### Work instructions
Your answer must be the full listing, word for word, with no images in it.

### Data provided
----------------
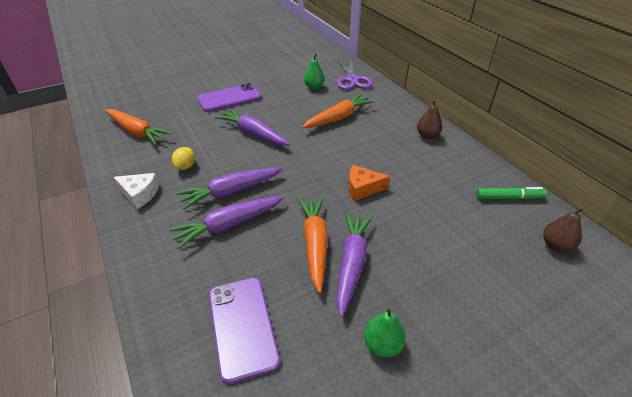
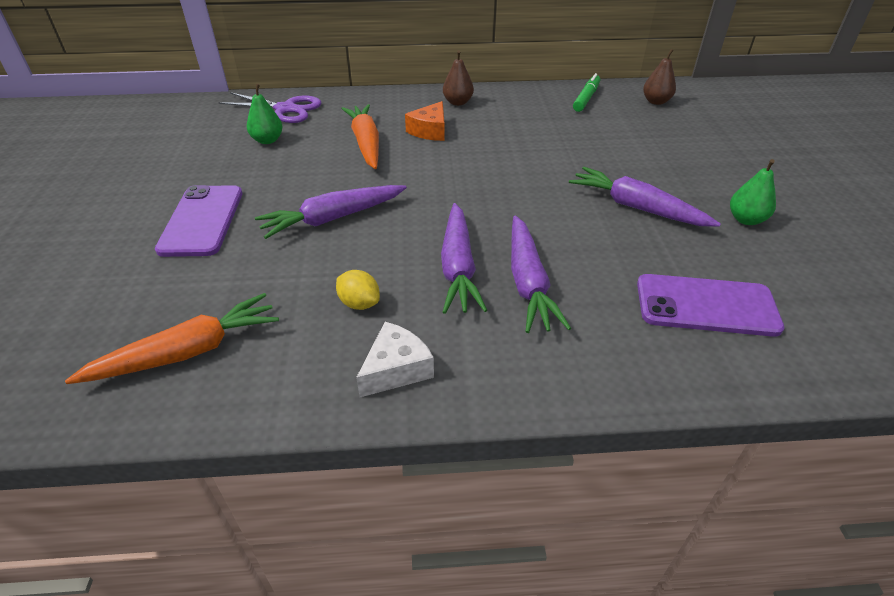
camera: 65 degrees left, 0 degrees up
(315, 244) = (596, 223): orange carrot -> none
(362, 188) = (521, 167): orange cheese -> orange cheese (430, 131)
----------------
### Answer to this exercise
camera: 65 degrees left, 0 degrees up
(315, 244) = (596, 223): orange carrot -> none
(362, 188) = (521, 167): orange cheese -> orange cheese (430, 131)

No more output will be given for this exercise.